### [What you will do]
Rewrite the entries below, swapping "midpoint" for "center point" and leaving everything else unchanged. Omit the pictures from your answer.

■ ■ ■ ■

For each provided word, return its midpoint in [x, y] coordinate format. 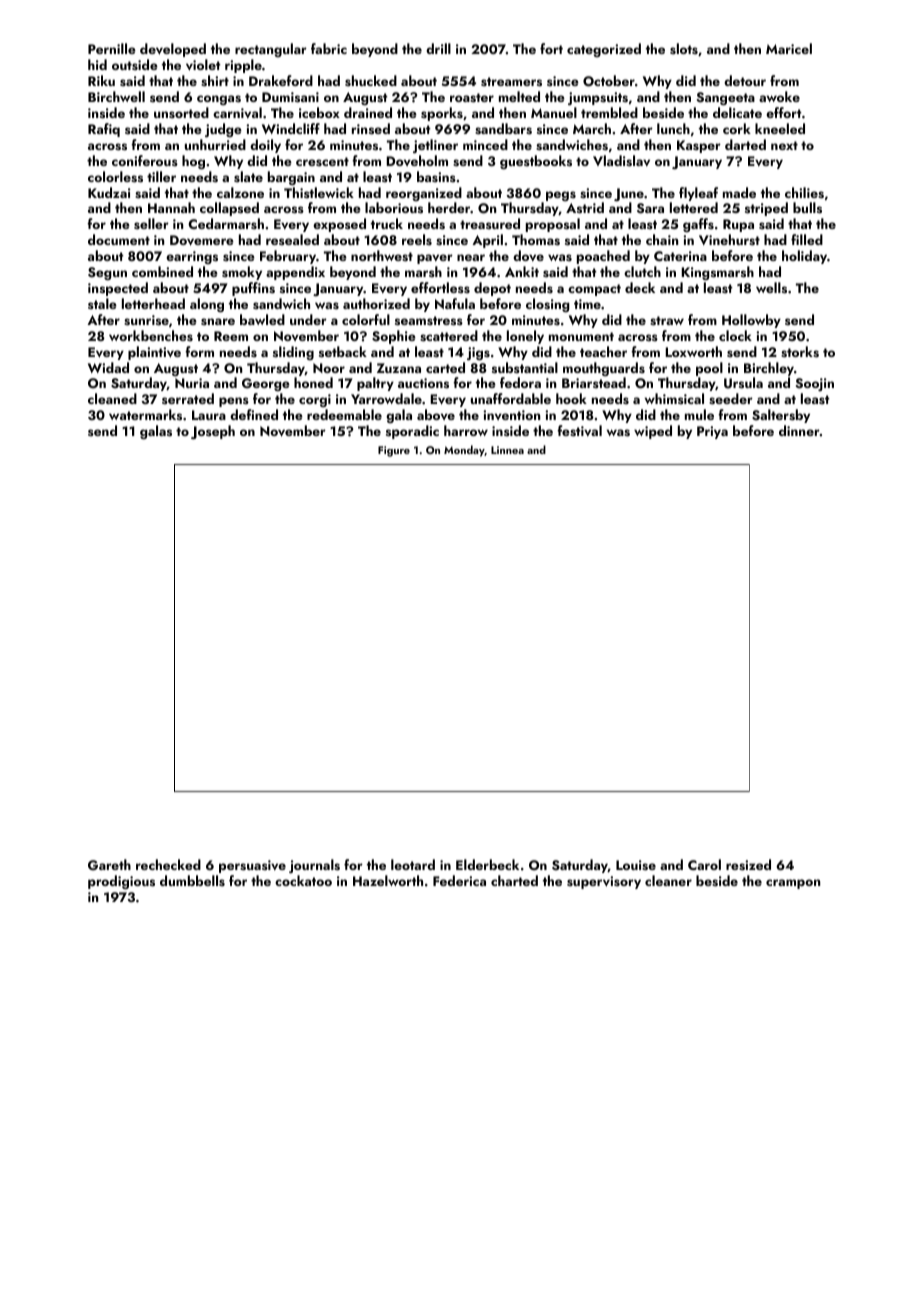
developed [173, 50]
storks [800, 352]
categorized [604, 50]
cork [737, 128]
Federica [459, 880]
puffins [253, 289]
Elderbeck [487, 864]
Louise [636, 865]
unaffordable [511, 398]
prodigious [121, 882]
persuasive [252, 866]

■ ■ ■ ■

### [Reply to the exercise]
For each provided word, return its center point in [x, y] coordinate format. 
developed [173, 50]
storks [800, 352]
categorized [604, 50]
cork [737, 128]
Federica [459, 880]
puffins [253, 289]
Elderbeck [487, 864]
Louise [636, 865]
unaffordable [511, 398]
prodigious [121, 882]
persuasive [252, 866]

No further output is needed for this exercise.